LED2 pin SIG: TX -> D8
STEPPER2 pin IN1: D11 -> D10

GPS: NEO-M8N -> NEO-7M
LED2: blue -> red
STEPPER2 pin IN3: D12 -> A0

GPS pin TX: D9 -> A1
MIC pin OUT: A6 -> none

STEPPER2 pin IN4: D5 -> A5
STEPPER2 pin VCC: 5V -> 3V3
• • • • • • •
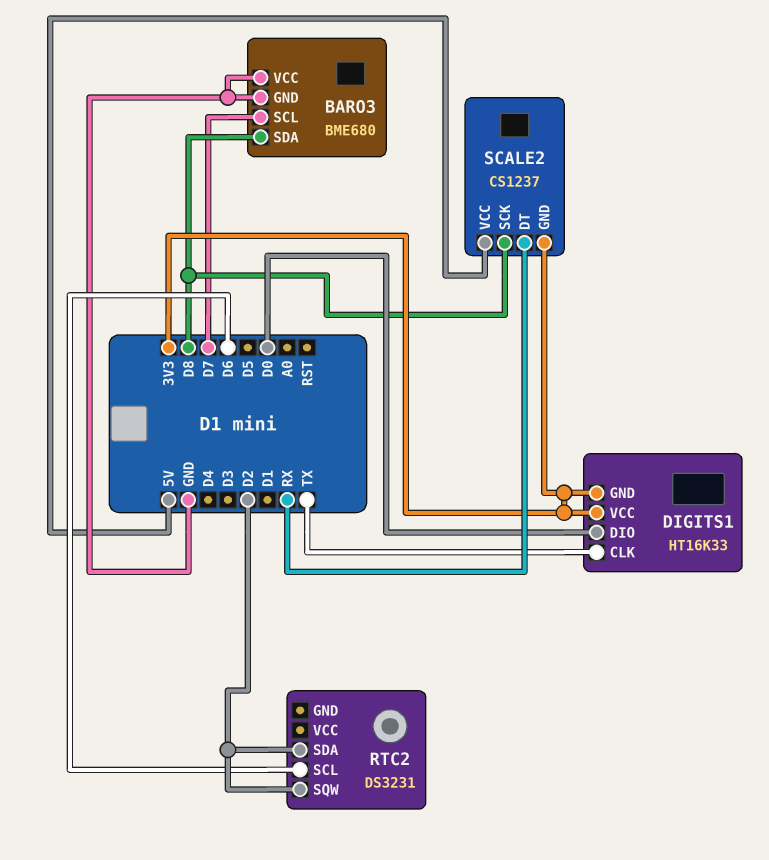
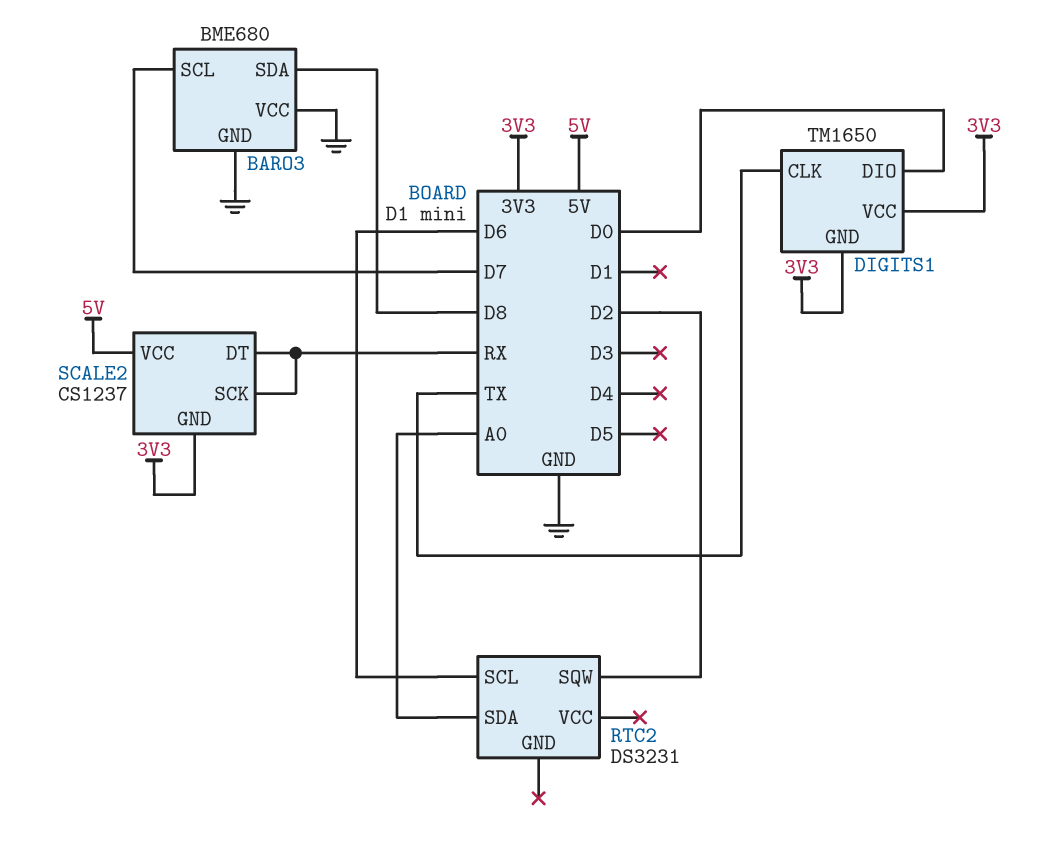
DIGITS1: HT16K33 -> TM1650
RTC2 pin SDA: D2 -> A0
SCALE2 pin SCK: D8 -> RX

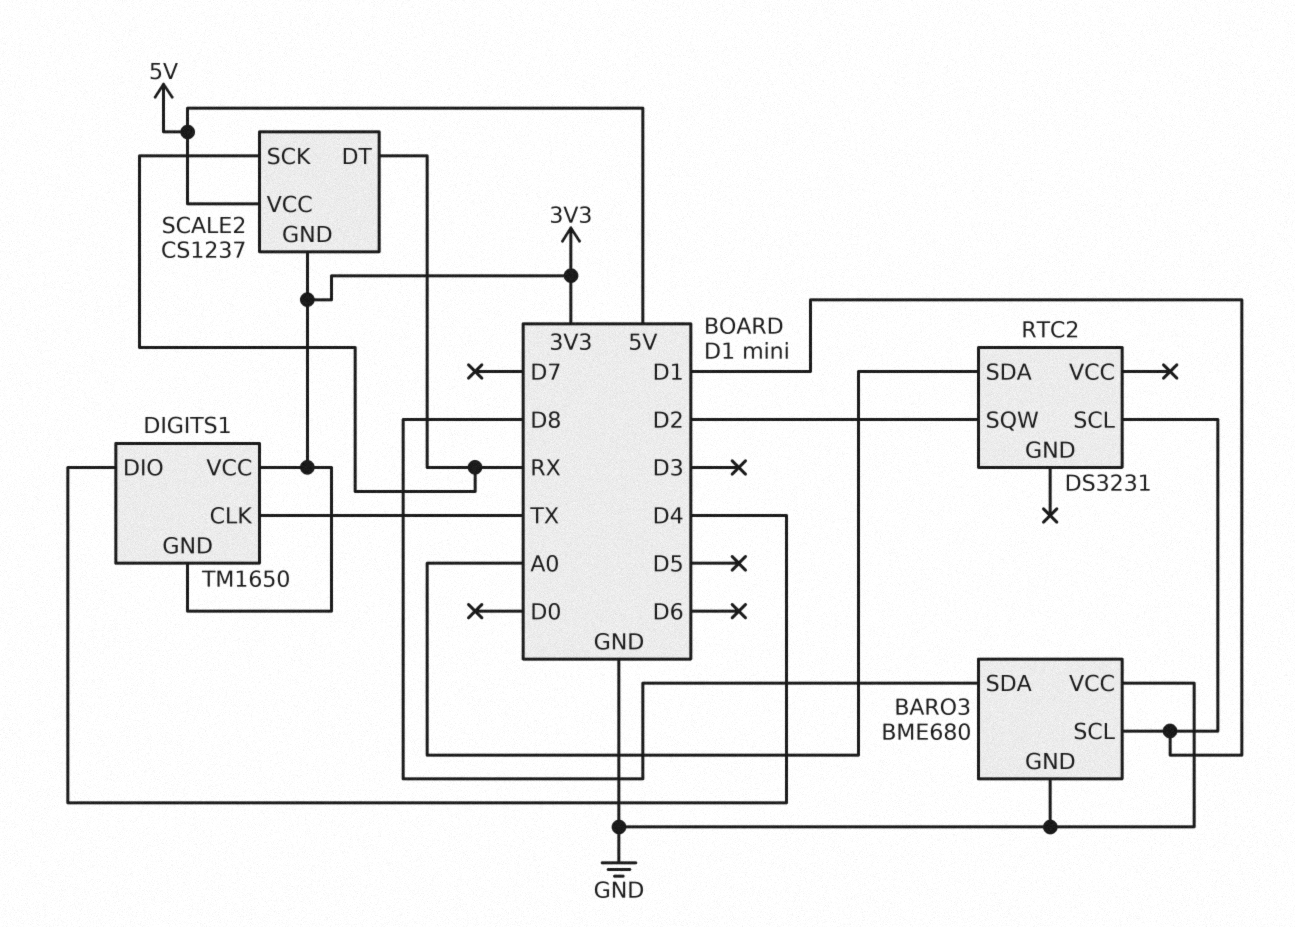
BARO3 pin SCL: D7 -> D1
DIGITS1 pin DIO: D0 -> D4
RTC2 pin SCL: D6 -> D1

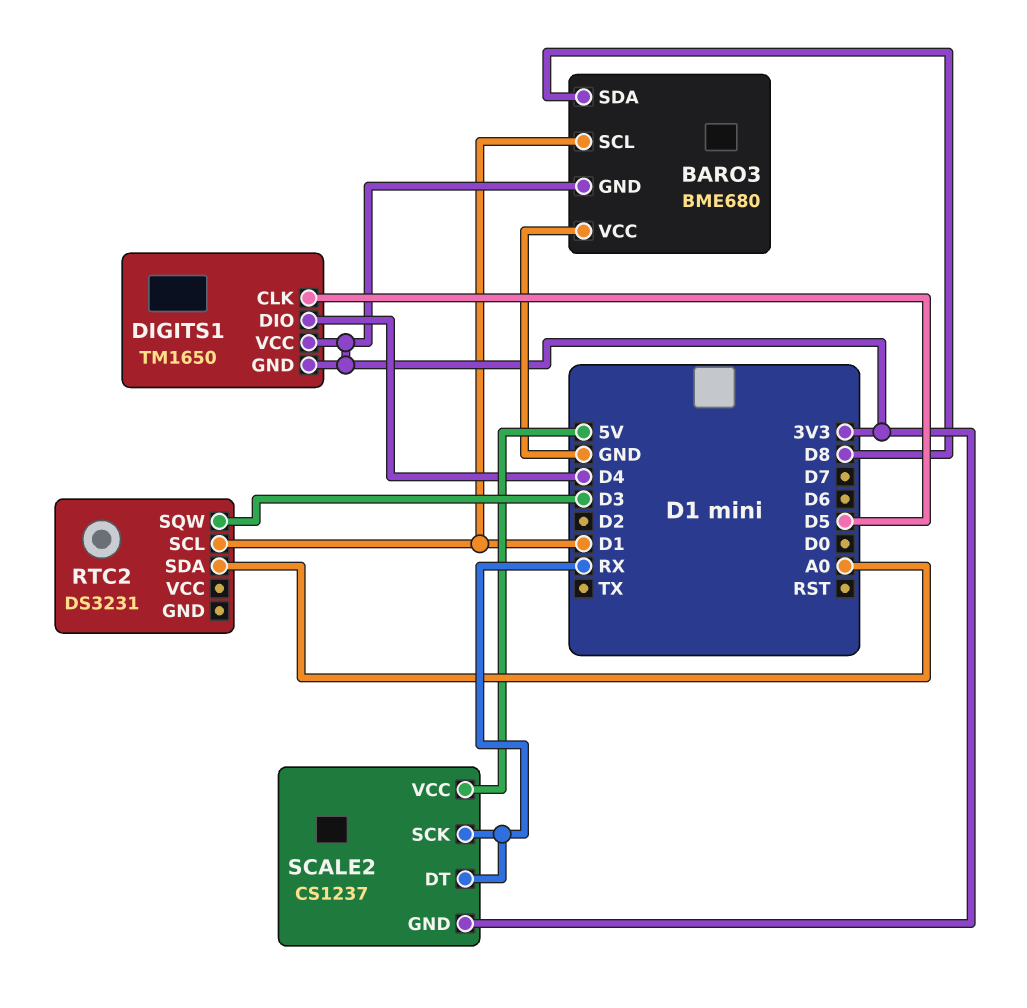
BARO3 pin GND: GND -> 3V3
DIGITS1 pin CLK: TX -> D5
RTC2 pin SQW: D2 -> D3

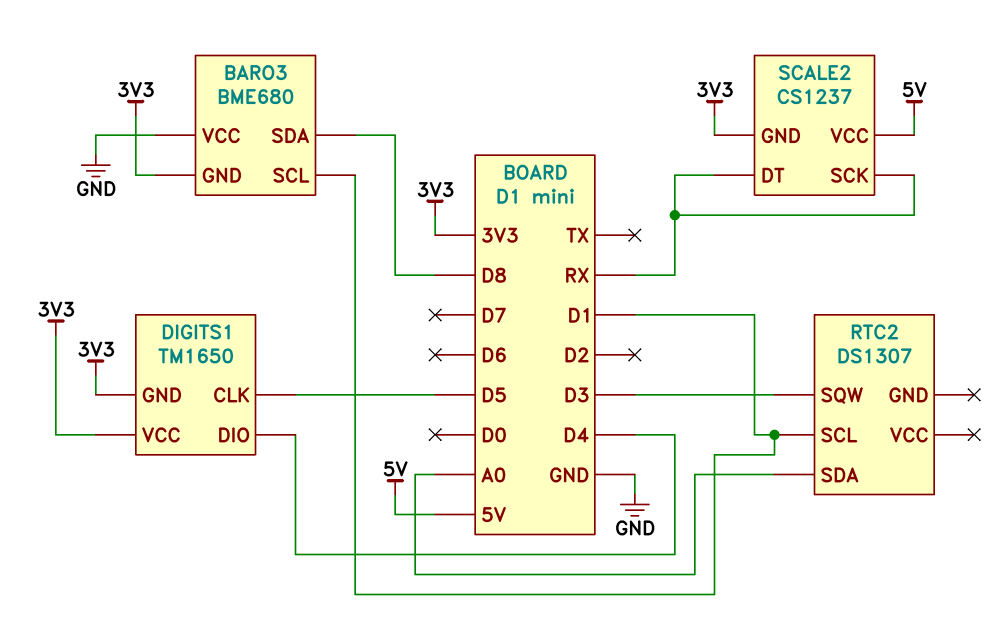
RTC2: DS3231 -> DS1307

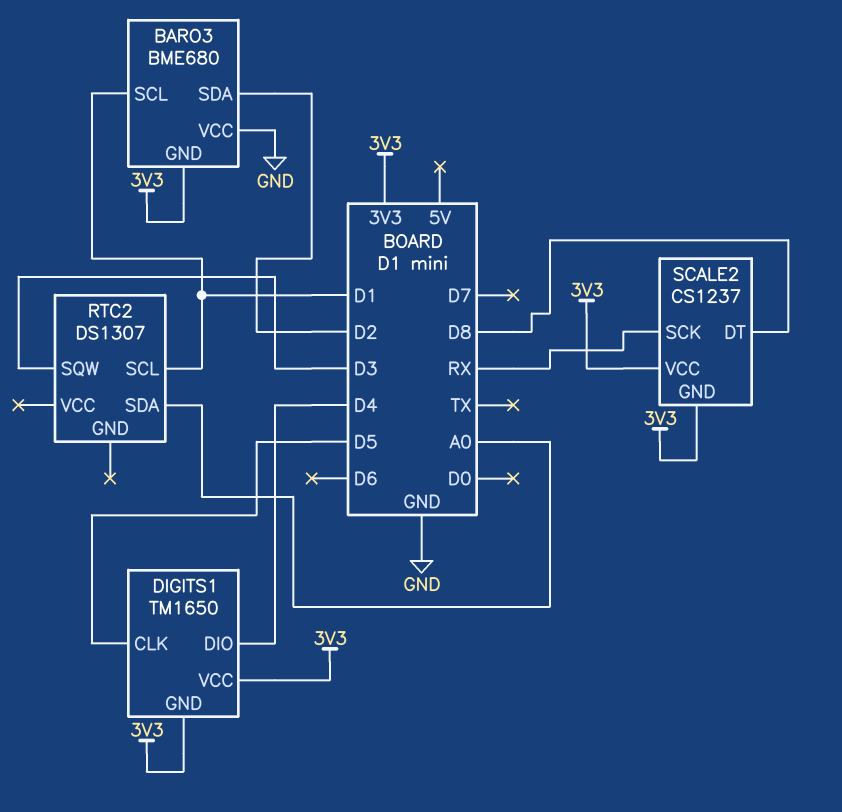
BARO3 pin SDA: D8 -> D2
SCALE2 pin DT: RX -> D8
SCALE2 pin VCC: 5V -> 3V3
• • • • • • •
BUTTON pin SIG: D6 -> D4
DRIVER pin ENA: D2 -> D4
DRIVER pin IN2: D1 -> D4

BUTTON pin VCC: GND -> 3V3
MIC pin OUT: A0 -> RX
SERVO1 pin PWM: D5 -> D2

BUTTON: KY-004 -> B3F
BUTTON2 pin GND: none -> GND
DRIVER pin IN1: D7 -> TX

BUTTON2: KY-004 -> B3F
• • • • • • •
**BRIEF:**
Each line above where the word "none" occurs should be returned in full.

**THE ANSWER:**
MIC pin OUT: A6 -> none
BUTTON2 pin GND: none -> GND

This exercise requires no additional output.